▸ **TASK INPUTS**
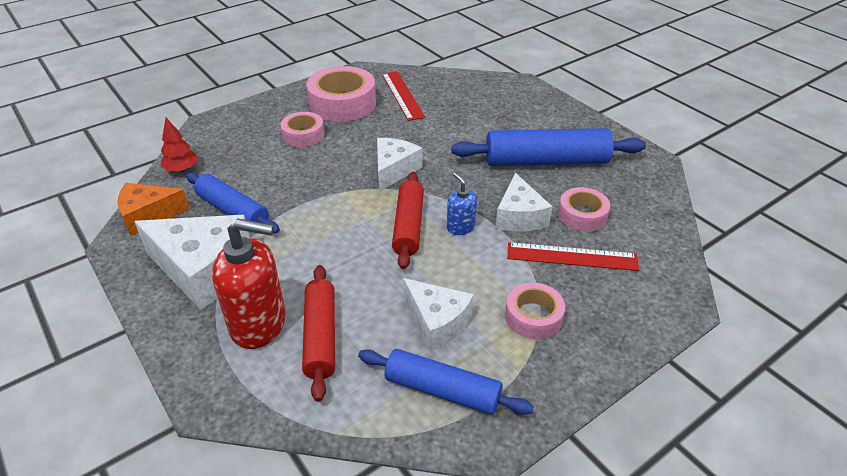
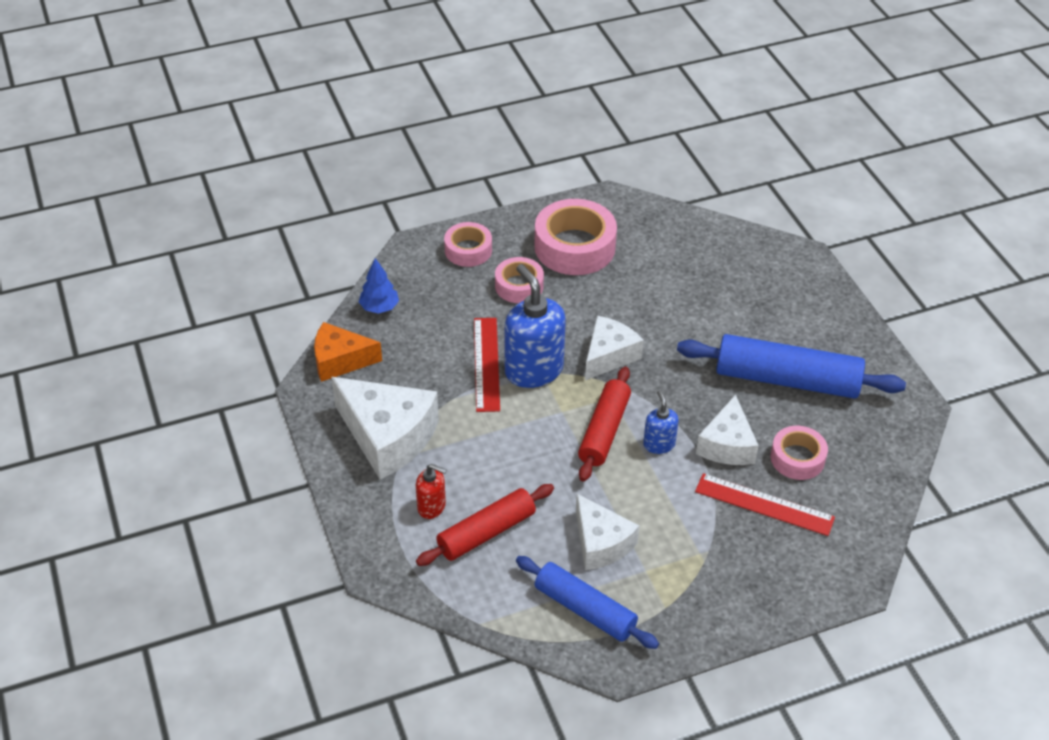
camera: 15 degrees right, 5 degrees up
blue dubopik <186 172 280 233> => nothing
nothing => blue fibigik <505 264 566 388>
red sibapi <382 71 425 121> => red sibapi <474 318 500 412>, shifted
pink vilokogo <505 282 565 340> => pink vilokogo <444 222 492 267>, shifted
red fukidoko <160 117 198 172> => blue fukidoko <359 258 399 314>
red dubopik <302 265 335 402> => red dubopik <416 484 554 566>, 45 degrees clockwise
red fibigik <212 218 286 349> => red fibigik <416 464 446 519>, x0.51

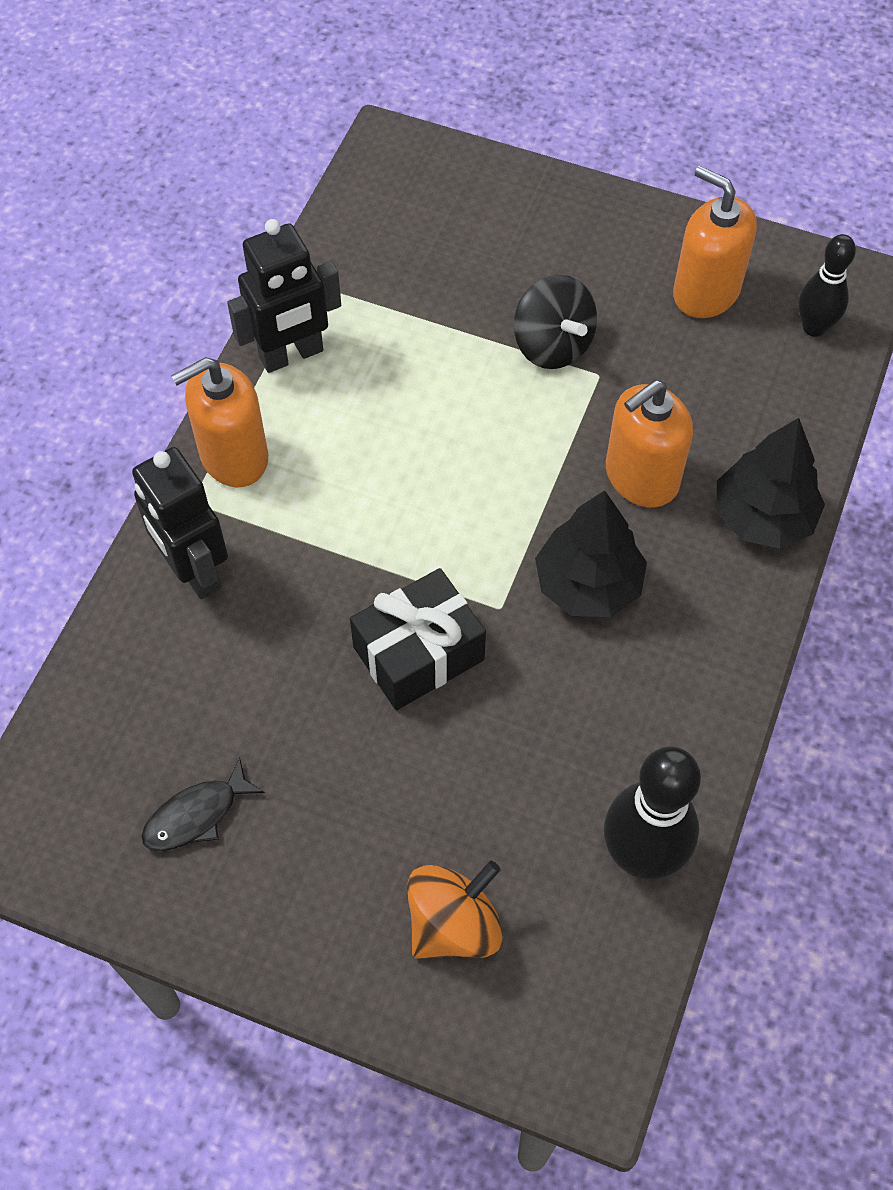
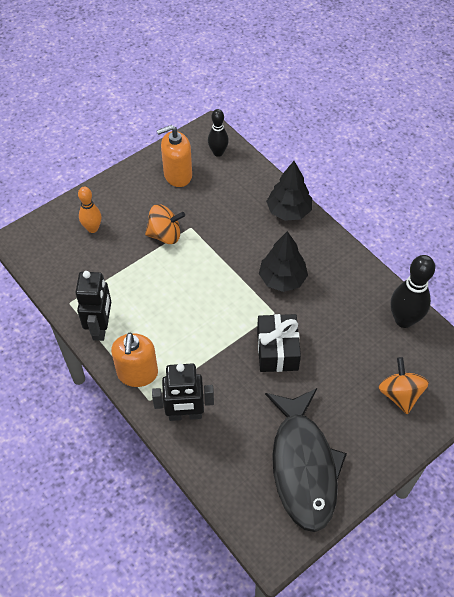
camera: 60 degrees left, 5 degrees down
orange fibigik <606 380 693 508> => nothing
nothing =>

▸ **THE TASK**
Each line from the one containing "red sibapi <382" down to the final line of the records above must be reproduced exactly; no pictures go into the copy.

▸ **FINISHED EXERCISE**
red sibapi <382 71 425 121> => red sibapi <474 318 500 412>, shifted
pink vilokogo <505 282 565 340> => pink vilokogo <444 222 492 267>, shifted
red fukidoko <160 117 198 172> => blue fukidoko <359 258 399 314>
red dubopik <302 265 335 402> => red dubopik <416 484 554 566>, 45 degrees clockwise
red fibigik <212 218 286 349> => red fibigik <416 464 446 519>, x0.51

camera: 60 degrees left, 5 degrees down
orange fibigik <606 380 693 508> => nothing
nothing =>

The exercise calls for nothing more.